**Entries provided:**
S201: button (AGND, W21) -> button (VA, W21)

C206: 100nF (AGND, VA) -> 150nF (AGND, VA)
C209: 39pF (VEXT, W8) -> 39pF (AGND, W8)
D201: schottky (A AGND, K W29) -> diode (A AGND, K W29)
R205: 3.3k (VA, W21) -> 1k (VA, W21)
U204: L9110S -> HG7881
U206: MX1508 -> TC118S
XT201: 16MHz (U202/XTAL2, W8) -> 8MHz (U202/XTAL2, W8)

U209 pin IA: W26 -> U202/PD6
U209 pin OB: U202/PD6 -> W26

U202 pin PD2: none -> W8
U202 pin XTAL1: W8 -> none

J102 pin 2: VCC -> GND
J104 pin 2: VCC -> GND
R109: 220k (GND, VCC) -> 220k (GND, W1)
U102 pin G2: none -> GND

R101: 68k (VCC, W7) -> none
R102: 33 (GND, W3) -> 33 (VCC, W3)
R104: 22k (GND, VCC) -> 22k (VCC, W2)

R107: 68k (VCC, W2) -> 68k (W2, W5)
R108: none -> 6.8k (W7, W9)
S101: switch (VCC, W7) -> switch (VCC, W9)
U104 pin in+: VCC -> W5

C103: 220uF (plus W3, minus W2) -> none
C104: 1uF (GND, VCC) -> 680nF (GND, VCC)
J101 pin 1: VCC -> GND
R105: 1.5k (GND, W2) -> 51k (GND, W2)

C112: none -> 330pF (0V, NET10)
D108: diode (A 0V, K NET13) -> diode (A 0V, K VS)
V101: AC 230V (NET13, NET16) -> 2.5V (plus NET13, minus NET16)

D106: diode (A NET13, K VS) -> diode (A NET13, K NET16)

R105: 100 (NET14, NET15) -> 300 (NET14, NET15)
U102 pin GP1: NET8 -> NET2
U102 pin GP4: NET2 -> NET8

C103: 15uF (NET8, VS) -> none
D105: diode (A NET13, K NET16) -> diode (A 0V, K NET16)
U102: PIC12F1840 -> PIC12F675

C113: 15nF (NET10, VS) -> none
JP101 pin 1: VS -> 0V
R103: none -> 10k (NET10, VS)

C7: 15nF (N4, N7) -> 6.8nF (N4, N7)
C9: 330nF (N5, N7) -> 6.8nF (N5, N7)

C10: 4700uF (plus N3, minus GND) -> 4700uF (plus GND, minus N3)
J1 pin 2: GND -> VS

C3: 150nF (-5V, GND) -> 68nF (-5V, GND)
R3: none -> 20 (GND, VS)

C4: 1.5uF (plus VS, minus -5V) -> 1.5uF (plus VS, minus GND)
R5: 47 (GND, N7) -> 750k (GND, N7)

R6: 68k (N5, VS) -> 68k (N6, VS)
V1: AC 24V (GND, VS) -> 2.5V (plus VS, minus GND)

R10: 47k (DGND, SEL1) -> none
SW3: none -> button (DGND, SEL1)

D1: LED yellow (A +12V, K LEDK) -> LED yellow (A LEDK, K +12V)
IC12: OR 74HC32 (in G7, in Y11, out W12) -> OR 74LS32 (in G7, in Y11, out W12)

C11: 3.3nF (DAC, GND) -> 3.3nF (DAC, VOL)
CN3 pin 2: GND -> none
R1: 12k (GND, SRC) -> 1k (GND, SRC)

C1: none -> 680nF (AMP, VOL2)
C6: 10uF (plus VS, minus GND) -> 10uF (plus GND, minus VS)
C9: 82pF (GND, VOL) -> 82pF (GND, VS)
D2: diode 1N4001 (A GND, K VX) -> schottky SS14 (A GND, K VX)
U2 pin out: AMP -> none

**Task to carry out:**
Start to finish, restate the records above word for word.

**Exercise result:**
S201: button (AGND, W21) -> button (VA, W21)

C206: 100nF (AGND, VA) -> 150nF (AGND, VA)
C209: 39pF (VEXT, W8) -> 39pF (AGND, W8)
D201: schottky (A AGND, K W29) -> diode (A AGND, K W29)
R205: 3.3k (VA, W21) -> 1k (VA, W21)
U204: L9110S -> HG7881
U206: MX1508 -> TC118S
XT201: 16MHz (U202/XTAL2, W8) -> 8MHz (U202/XTAL2, W8)

U209 pin IA: W26 -> U202/PD6
U209 pin OB: U202/PD6 -> W26

U202 pin PD2: none -> W8
U202 pin XTAL1: W8 -> none

J102 pin 2: VCC -> GND
J104 pin 2: VCC -> GND
R109: 220k (GND, VCC) -> 220k (GND, W1)
U102 pin G2: none -> GND

R101: 68k (VCC, W7) -> none
R102: 33 (GND, W3) -> 33 (VCC, W3)
R104: 22k (GND, VCC) -> 22k (VCC, W2)

R107: 68k (VCC, W2) -> 68k (W2, W5)
R108: none -> 6.8k (W7, W9)
S101: switch (VCC, W7) -> switch (VCC, W9)
U104 pin in+: VCC -> W5

C103: 220uF (plus W3, minus W2) -> none
C104: 1uF (GND, VCC) -> 680nF (GND, VCC)
J101 pin 1: VCC -> GND
R105: 1.5k (GND, W2) -> 51k (GND, W2)

C112: none -> 330pF (0V, NET10)
D108: diode (A 0V, K NET13) -> diode (A 0V, K VS)
V101: AC 230V (NET13, NET16) -> 2.5V (plus NET13, minus NET16)

D106: diode (A NET13, K VS) -> diode (A NET13, K NET16)

R105: 100 (NET14, NET15) -> 300 (NET14, NET15)
U102 pin GP1: NET8 -> NET2
U102 pin GP4: NET2 -> NET8

C103: 15uF (NET8, VS) -> none
D105: diode (A NET13, K NET16) -> diode (A 0V, K NET16)
U102: PIC12F1840 -> PIC12F675

C113: 15nF (NET10, VS) -> none
JP101 pin 1: VS -> 0V
R103: none -> 10k (NET10, VS)

C7: 15nF (N4, N7) -> 6.8nF (N4, N7)
C9: 330nF (N5, N7) -> 6.8nF (N5, N7)

C10: 4700uF (plus N3, minus GND) -> 4700uF (plus GND, minus N3)
J1 pin 2: GND -> VS

C3: 150nF (-5V, GND) -> 68nF (-5V, GND)
R3: none -> 20 (GND, VS)

C4: 1.5uF (plus VS, minus -5V) -> 1.5uF (plus VS, minus GND)
R5: 47 (GND, N7) -> 750k (GND, N7)

R6: 68k (N5, VS) -> 68k (N6, VS)
V1: AC 24V (GND, VS) -> 2.5V (plus VS, minus GND)

R10: 47k (DGND, SEL1) -> none
SW3: none -> button (DGND, SEL1)

D1: LED yellow (A +12V, K LEDK) -> LED yellow (A LEDK, K +12V)
IC12: OR 74HC32 (in G7, in Y11, out W12) -> OR 74LS32 (in G7, in Y11, out W12)

C11: 3.3nF (DAC, GND) -> 3.3nF (DAC, VOL)
CN3 pin 2: GND -> none
R1: 12k (GND, SRC) -> 1k (GND, SRC)

C1: none -> 680nF (AMP, VOL2)
C6: 10uF (plus VS, minus GND) -> 10uF (plus GND, minus VS)
C9: 82pF (GND, VOL) -> 82pF (GND, VS)
D2: diode 1N4001 (A GND, K VX) -> schottky SS14 (A GND, K VX)
U2 pin out: AMP -> none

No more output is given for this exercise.